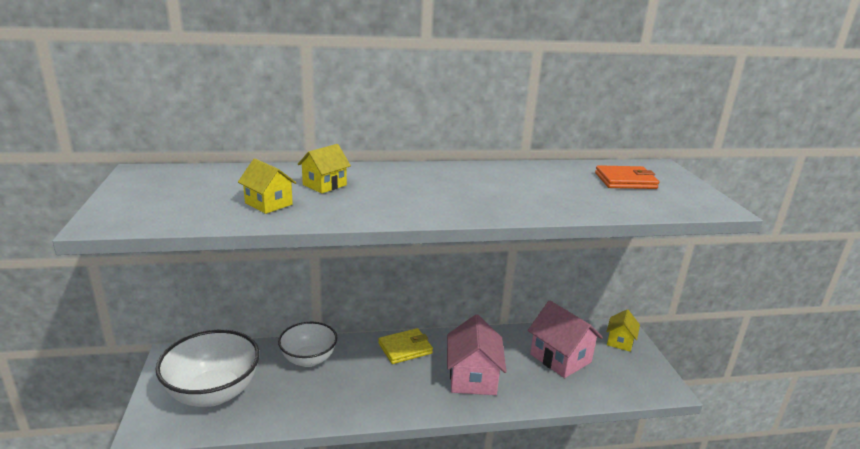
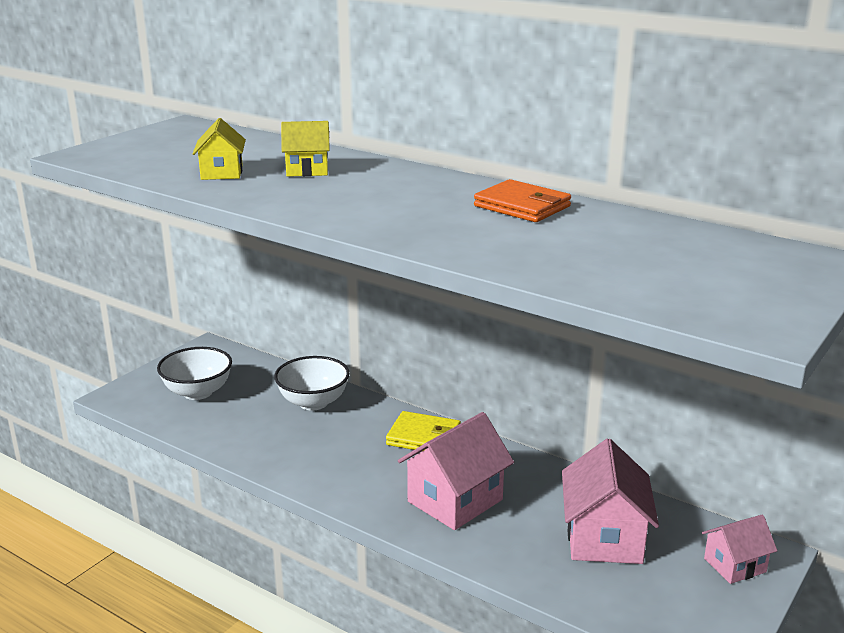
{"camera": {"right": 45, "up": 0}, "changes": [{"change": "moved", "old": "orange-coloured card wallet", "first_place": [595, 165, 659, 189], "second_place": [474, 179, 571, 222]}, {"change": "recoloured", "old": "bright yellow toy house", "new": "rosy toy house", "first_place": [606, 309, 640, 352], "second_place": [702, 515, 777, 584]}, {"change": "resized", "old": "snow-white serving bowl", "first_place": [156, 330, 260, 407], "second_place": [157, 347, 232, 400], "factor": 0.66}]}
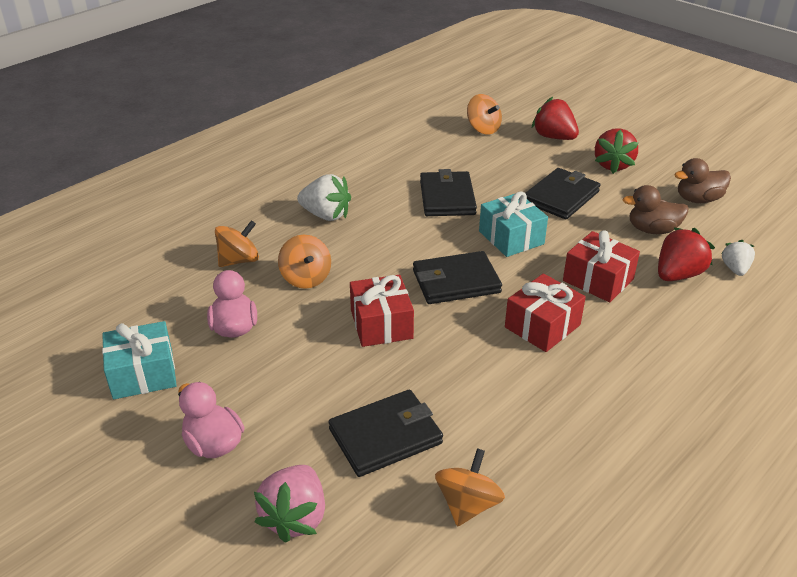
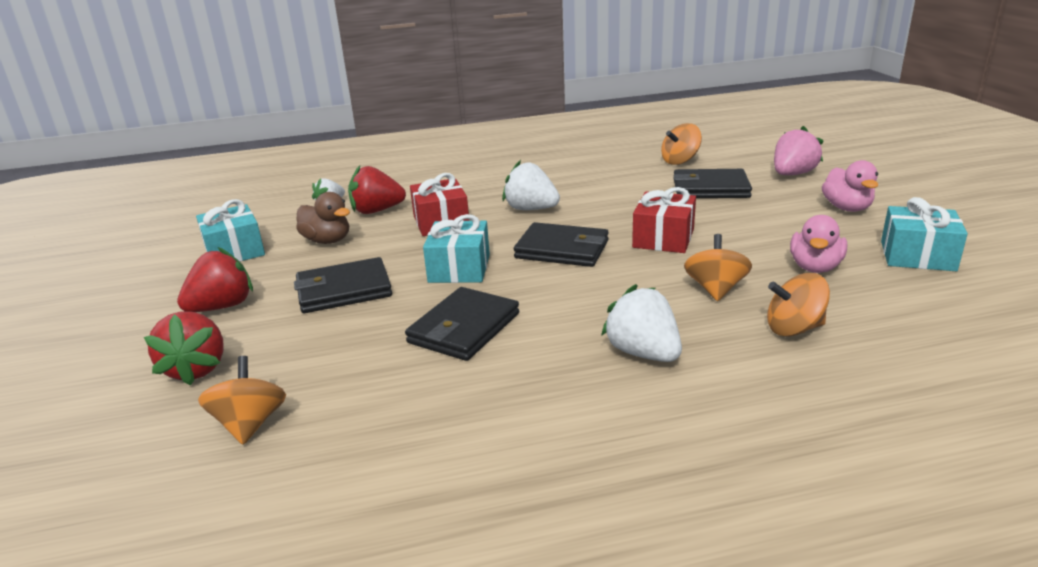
{"camera": {"right": -145, "up": -10}, "changes": [{"change": "replaced", "old": "dark brown duck", "new": "teal wrapped gift", "first_place": [674, 158, 731, 203], "second_place": [196, 199, 265, 262]}, {"change": "replaced", "old": "scarlet wrapped gift", "new": "snow-white berry", "first_place": [505, 274, 586, 352], "second_place": [502, 160, 560, 210]}]}
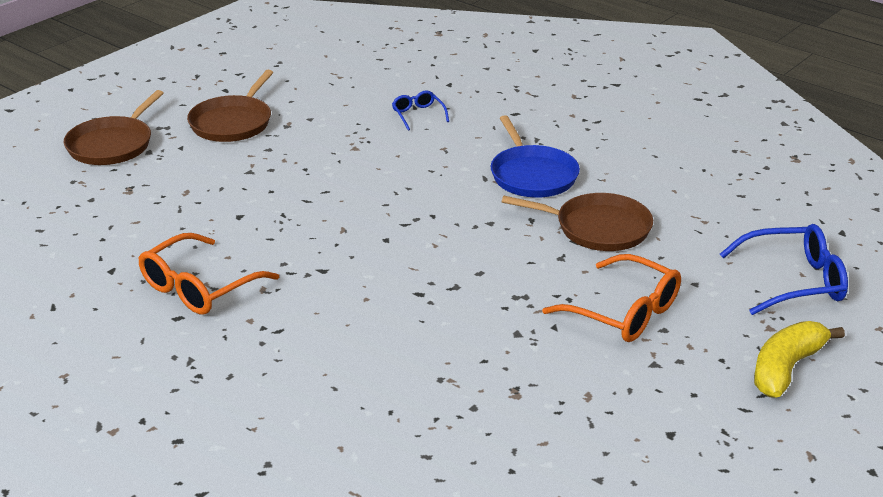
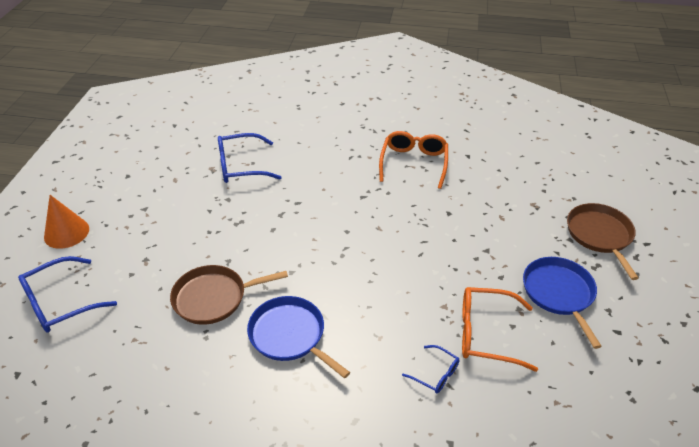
{"camera": {"right": 150, "up": 10}, "changes": [{"change": "recoloured", "old": "dark brown frying pan", "new": "royal blue frying pan", "first_place": [187, 70, 273, 142], "second_place": [523, 257, 602, 349]}, {"change": "moved", "old": "orange-coloured eyeglasses", "first_place": [542, 254, 681, 342], "second_place": [462, 287, 538, 372]}, {"change": "replaced", "old": "bright yellow banana", "new": "orange-coloured cone shape", "first_place": [754, 321, 845, 398], "second_place": [44, 195, 89, 249]}, {"change": "added", "new": "royal blue eyeglasses", "second_place": [218, 133, 282, 183]}]}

——————

→ **Exercise requirements**: Your response should contain each line of the listing in which the word "bright" occurs.

→ **The completed task**:
{"camera": {"right": 45, "up": 0}, "changes": [{"change": "moved", "old": "orange-coloured card wallet", "first_place": [595, 165, 659, 189], "second_place": [474, 179, 571, 222]}, {"change": "recoloured", "old": "bright yellow toy house", "new": "rosy toy house", "first_place": [606, 309, 640, 352], "second_place": [702, 515, 777, 584]}, {"change": "resized", "old": "snow-white serving bowl", "first_place": [156, 330, 260, 407], "second_place": [157, 347, 232, 400], "factor": 0.66}]}
{"camera": {"right": 150, "up": 10}, "changes": [{"change": "recoloured", "old": "dark brown frying pan", "new": "royal blue frying pan", "first_place": [187, 70, 273, 142], "second_place": [523, 257, 602, 349]}, {"change": "moved", "old": "orange-coloured eyeglasses", "first_place": [542, 254, 681, 342], "second_place": [462, 287, 538, 372]}, {"change": "replaced", "old": "bright yellow banana", "new": "orange-coloured cone shape", "first_place": [754, 321, 845, 398], "second_place": [44, 195, 89, 249]}, {"change": "added", "new": "royal blue eyeglasses", "second_place": [218, 133, 282, 183]}]}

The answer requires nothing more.